EXCERPTED DATA:

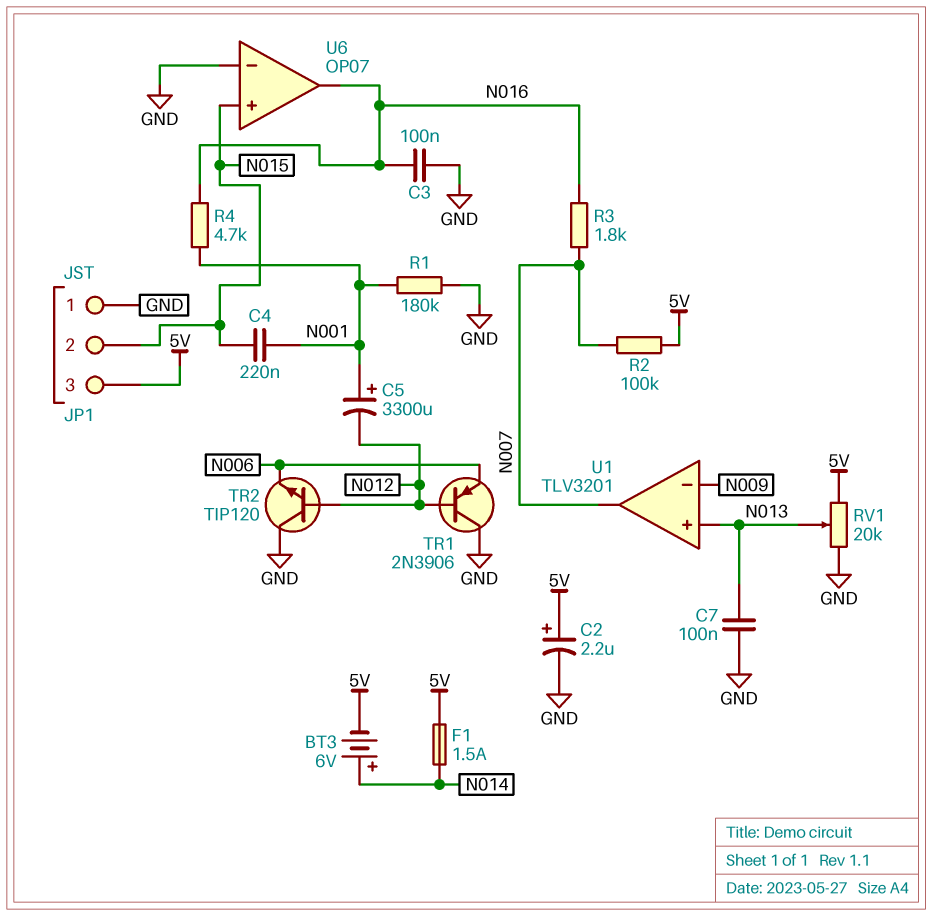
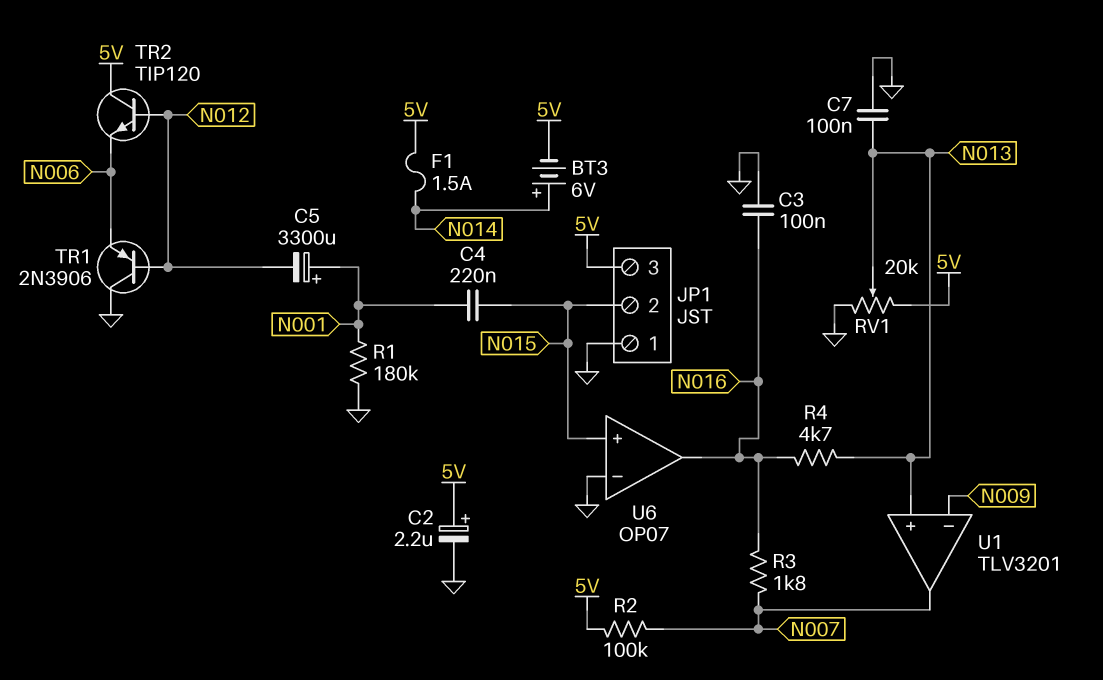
R4: 4.7k (N001, N016) -> 4.7k (N013, N016)
TR2: NPN TIP120 (B N012, C GND, E N006) -> NPN TIP120 (B N012, C 5V, E N006)

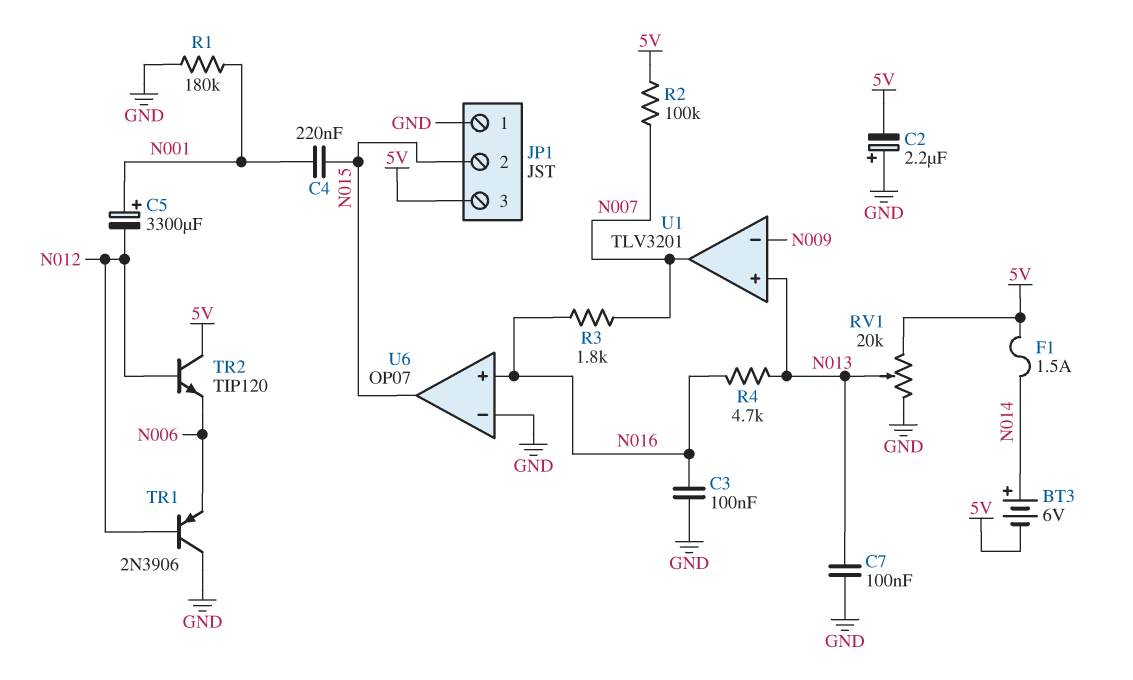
C2: 2.2uF (plus 5V, minus GND) -> 2.2uF (plus GND, minus 5V)
U6 pin in+: N015 -> N016
U6 pin out: N016 -> N015

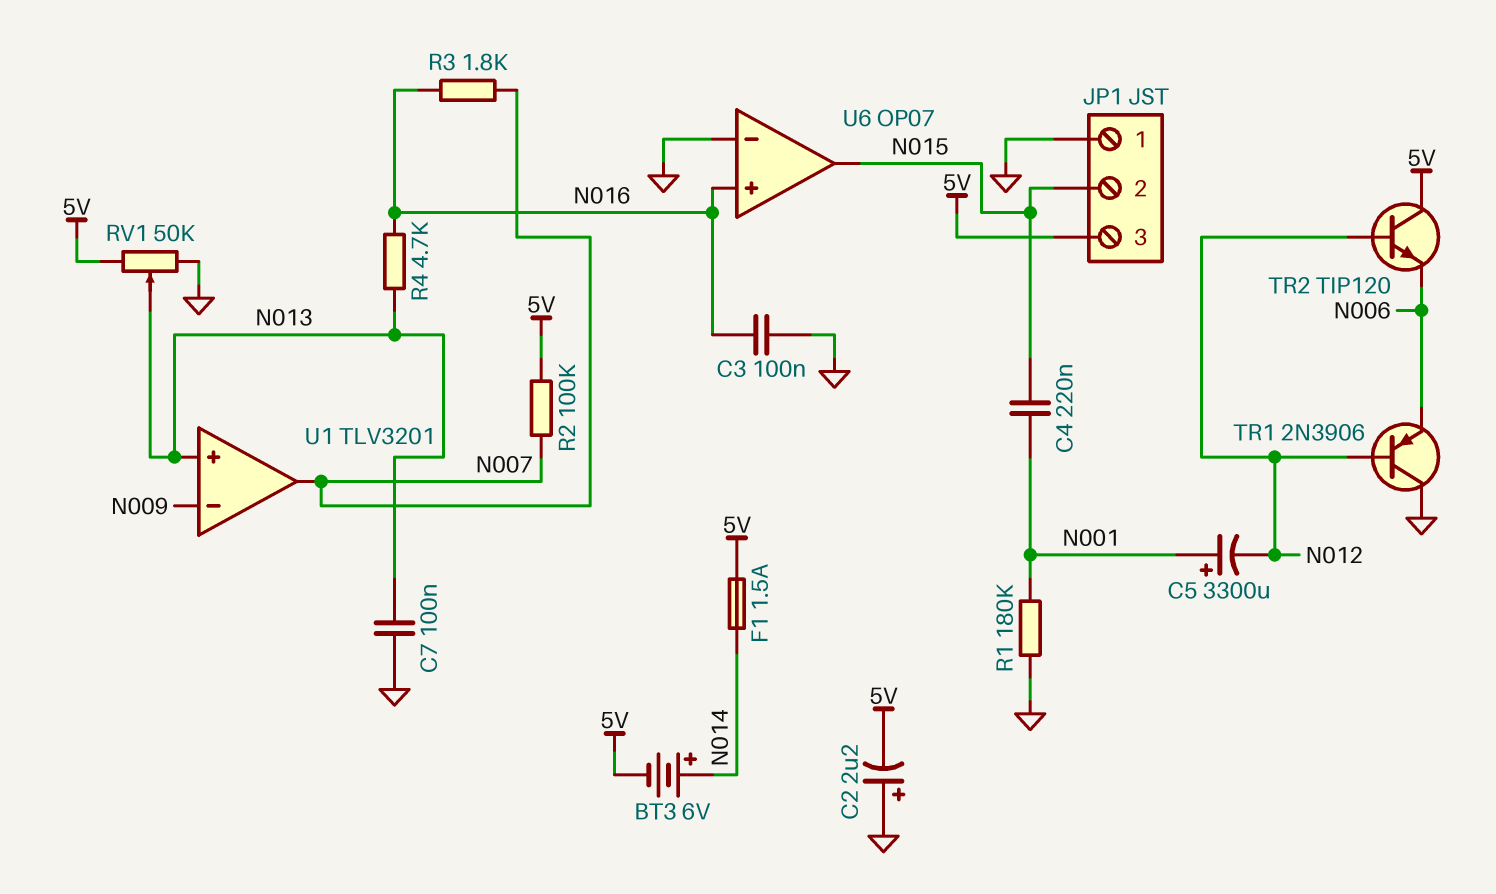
RV1: 20k (5V, GND, wiper N013) -> 50k (5V, GND, wiper N013)

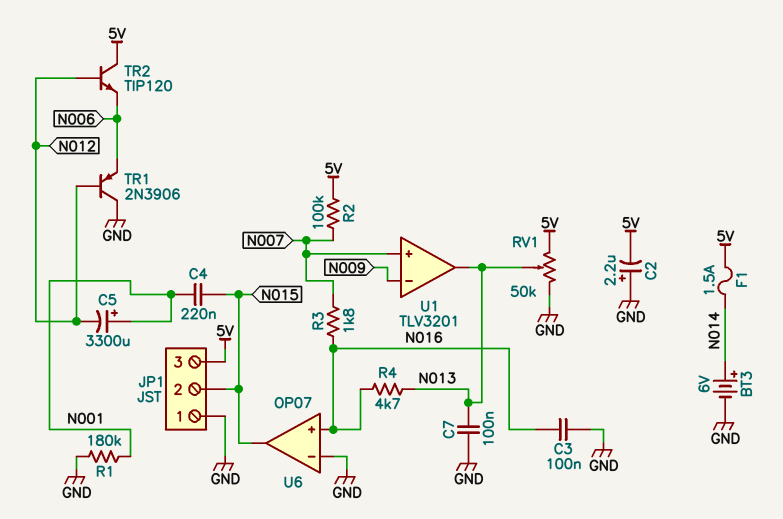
BT3: 6V (plus N014, minus 5V) -> 6V (plus N014, minus GND)
U1 pin in+: N013 -> N007
U1 pin out: N007 -> N013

EXERCISE INSTRUCTIONS: Go from the first line of the data above to the line containing "RV1: 20k (5V, GND, wiper" and retype exactly those lines, both included, but none of the pictures.

ANSWER FOR THE TASK:
R4: 4.7k (N001, N016) -> 4.7k (N013, N016)
TR2: NPN TIP120 (B N012, C GND, E N006) -> NPN TIP120 (B N012, C 5V, E N006)

C2: 2.2uF (plus 5V, minus GND) -> 2.2uF (plus GND, minus 5V)
U6 pin in+: N015 -> N016
U6 pin out: N016 -> N015

RV1: 20k (5V, GND, wiper N013) -> 50k (5V, GND, wiper N013)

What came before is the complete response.